[Extracted data entries]

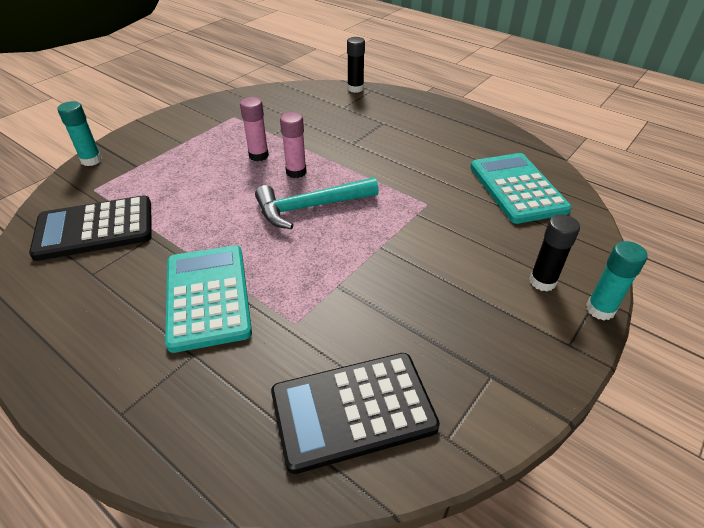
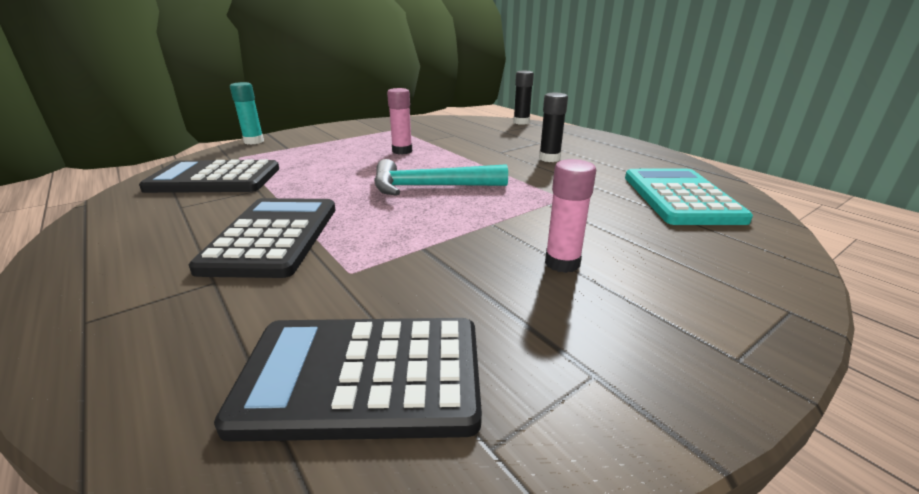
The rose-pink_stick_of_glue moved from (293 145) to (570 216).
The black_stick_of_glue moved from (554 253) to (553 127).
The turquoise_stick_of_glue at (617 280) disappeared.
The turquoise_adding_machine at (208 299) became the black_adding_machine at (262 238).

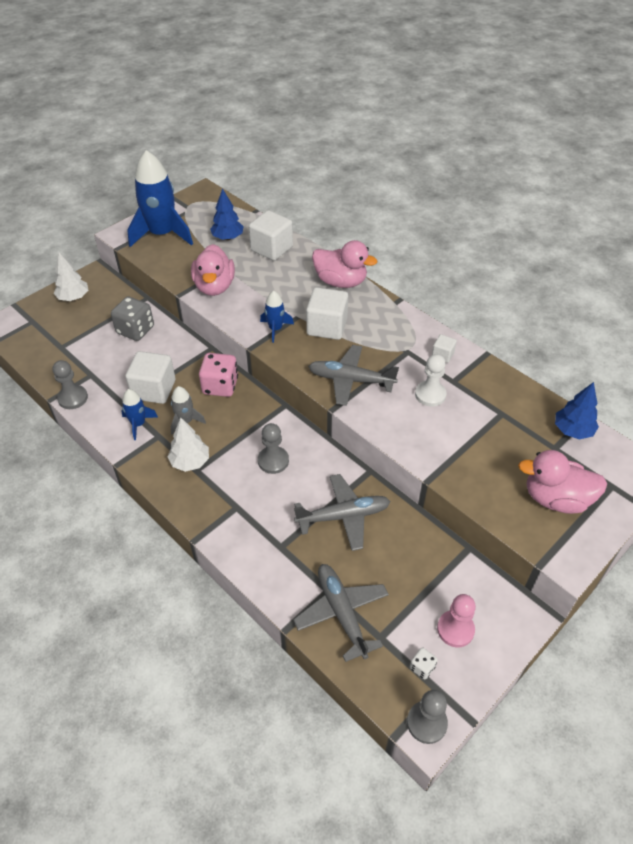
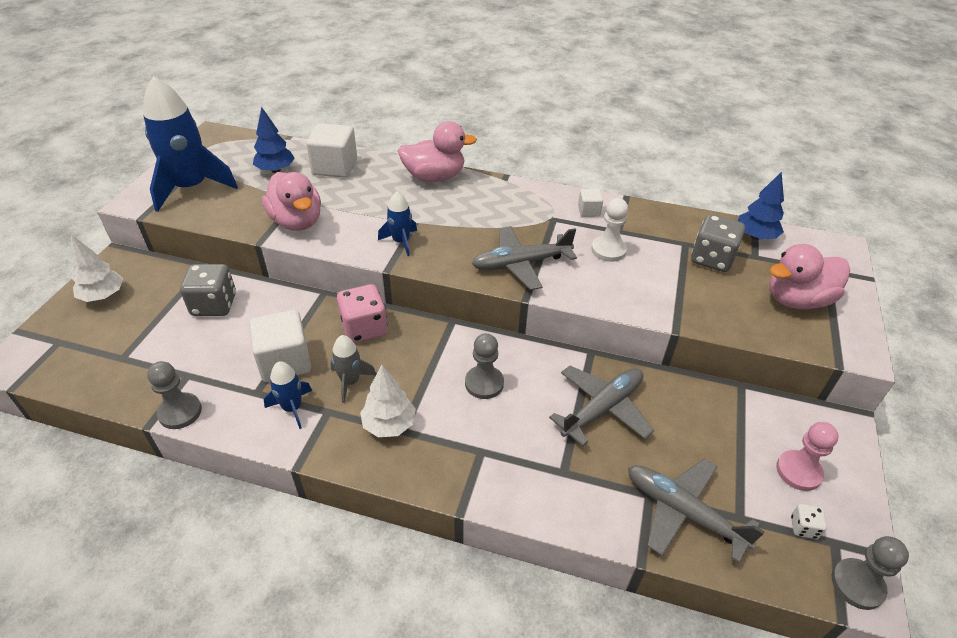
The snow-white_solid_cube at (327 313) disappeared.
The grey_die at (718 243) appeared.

Assignment. Generate a word-for-word copy of the preceding records, excluding all pictures.

Reply.
The rose-pink_stick_of_glue moved from (293 145) to (570 216).
The black_stick_of_glue moved from (554 253) to (553 127).
The turquoise_stick_of_glue at (617 280) disappeared.
The turquoise_adding_machine at (208 299) became the black_adding_machine at (262 238).

The snow-white_solid_cube at (327 313) disappeared.
The grey_die at (718 243) appeared.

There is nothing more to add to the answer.